Prompt: Below are some records. Return exactly the lines from the one with "C7: 15nF (N4, N13) -> none" to the one with "V3: AC 230V", and nothing else.

Input data:
-- -- --

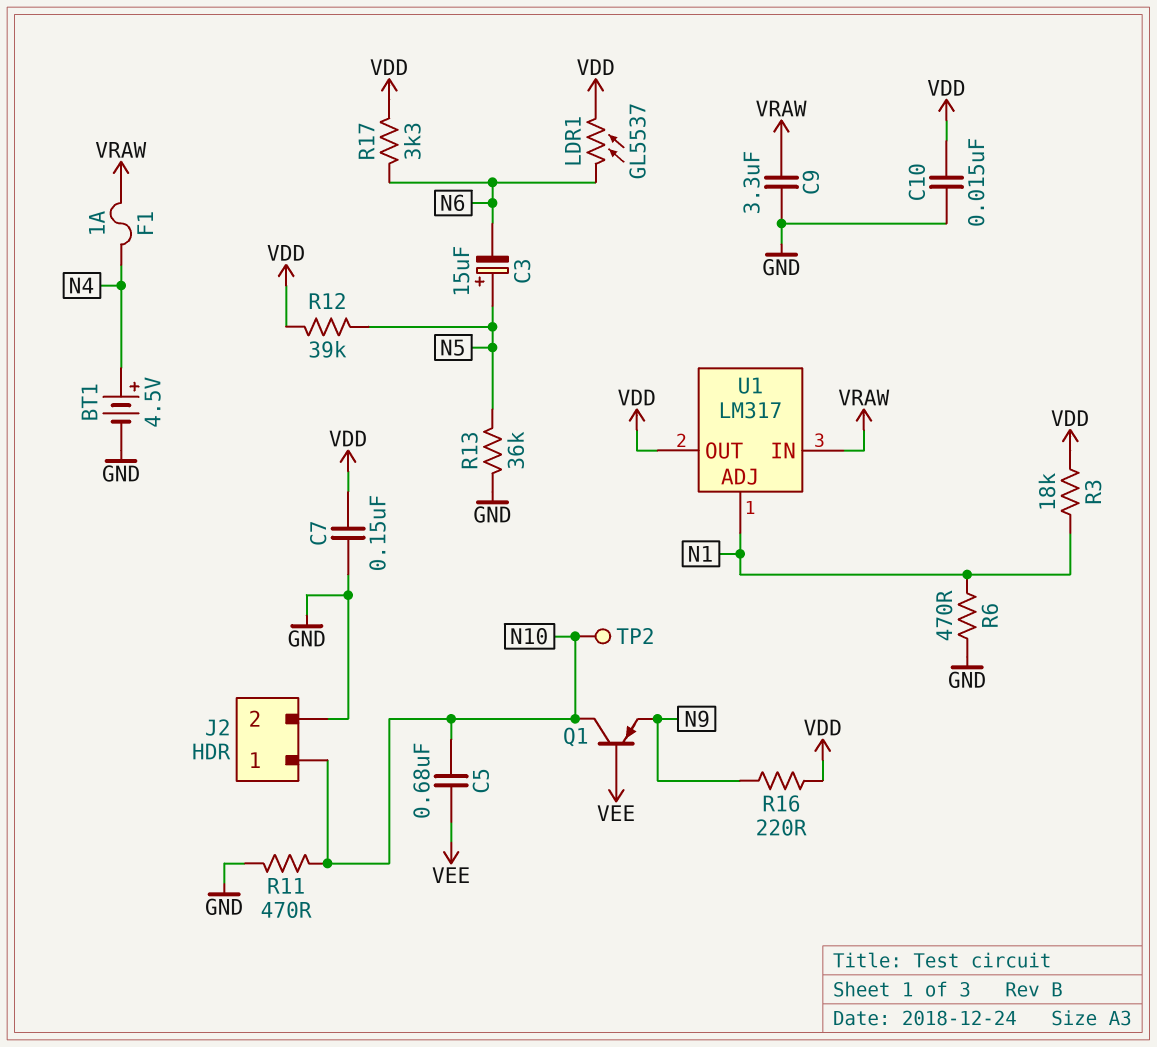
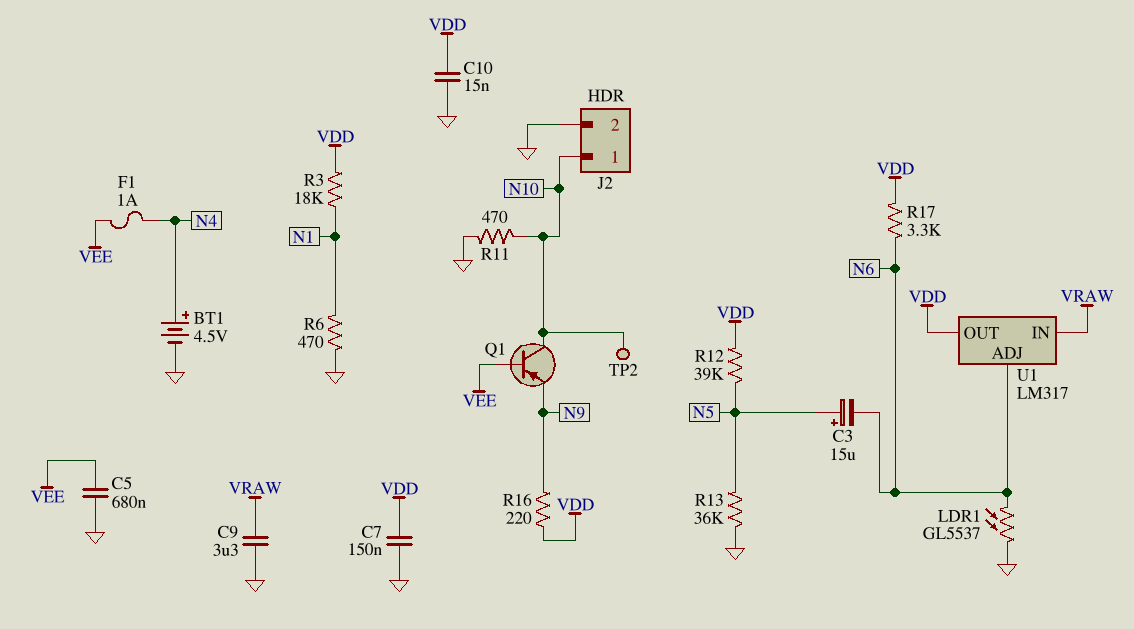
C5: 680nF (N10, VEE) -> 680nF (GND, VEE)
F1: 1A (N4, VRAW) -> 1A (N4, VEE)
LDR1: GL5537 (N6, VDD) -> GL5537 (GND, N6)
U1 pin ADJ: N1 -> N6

-- -- --

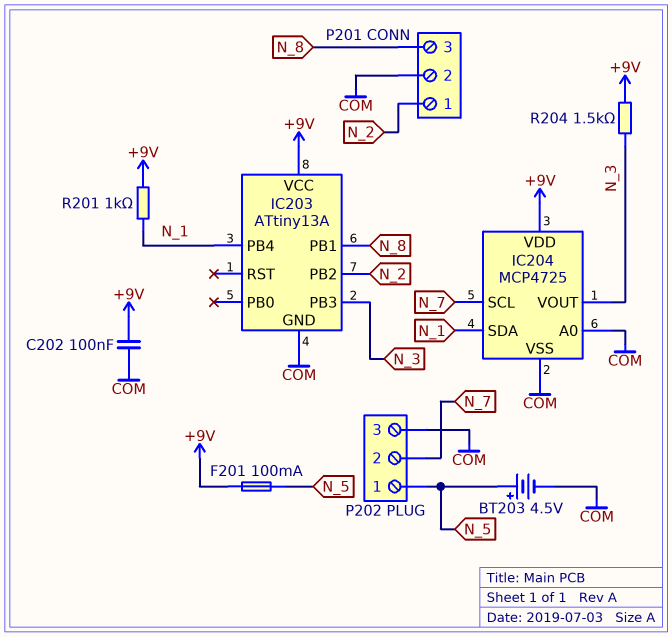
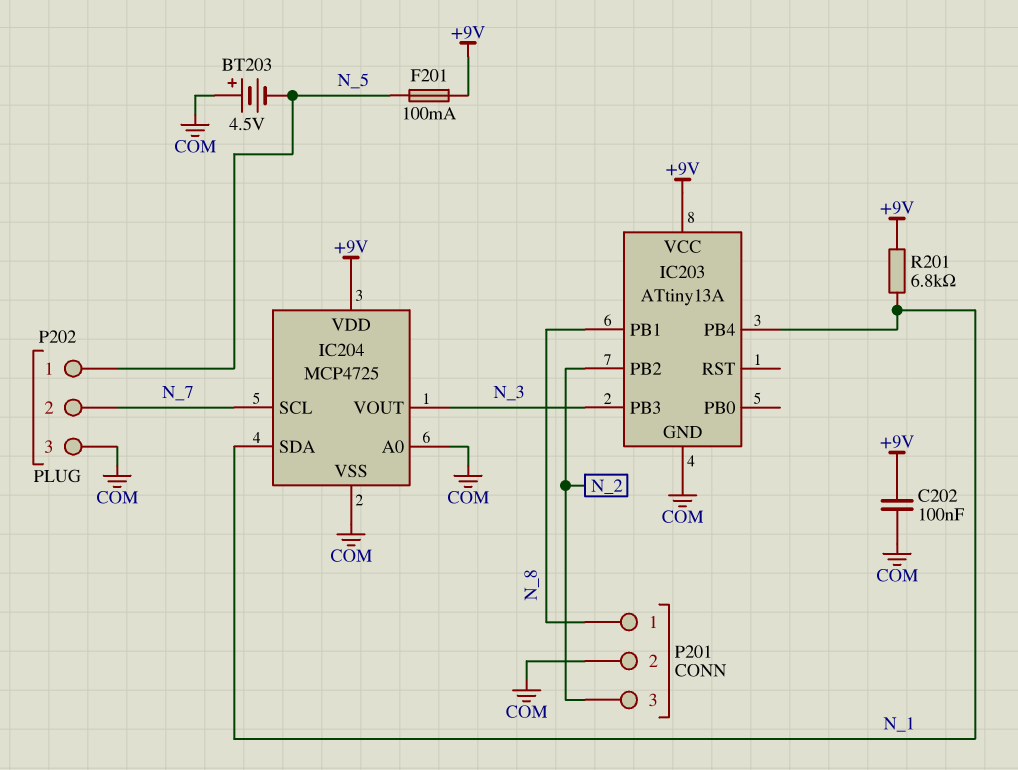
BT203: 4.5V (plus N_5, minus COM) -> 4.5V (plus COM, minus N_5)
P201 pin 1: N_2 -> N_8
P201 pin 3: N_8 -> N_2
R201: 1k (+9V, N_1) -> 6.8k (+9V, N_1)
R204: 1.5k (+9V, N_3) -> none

-- -- --

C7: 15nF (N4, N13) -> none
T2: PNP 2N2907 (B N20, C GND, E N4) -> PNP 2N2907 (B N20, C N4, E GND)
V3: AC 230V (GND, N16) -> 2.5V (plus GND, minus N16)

-- -- --

Answer for this exercise:
C7: 15nF (N4, N13) -> none
T2: PNP 2N2907 (B N20, C GND, E N4) -> PNP 2N2907 (B N20, C N4, E GND)
V3: AC 230V (GND, N16) -> 2.5V (plus GND, minus N16)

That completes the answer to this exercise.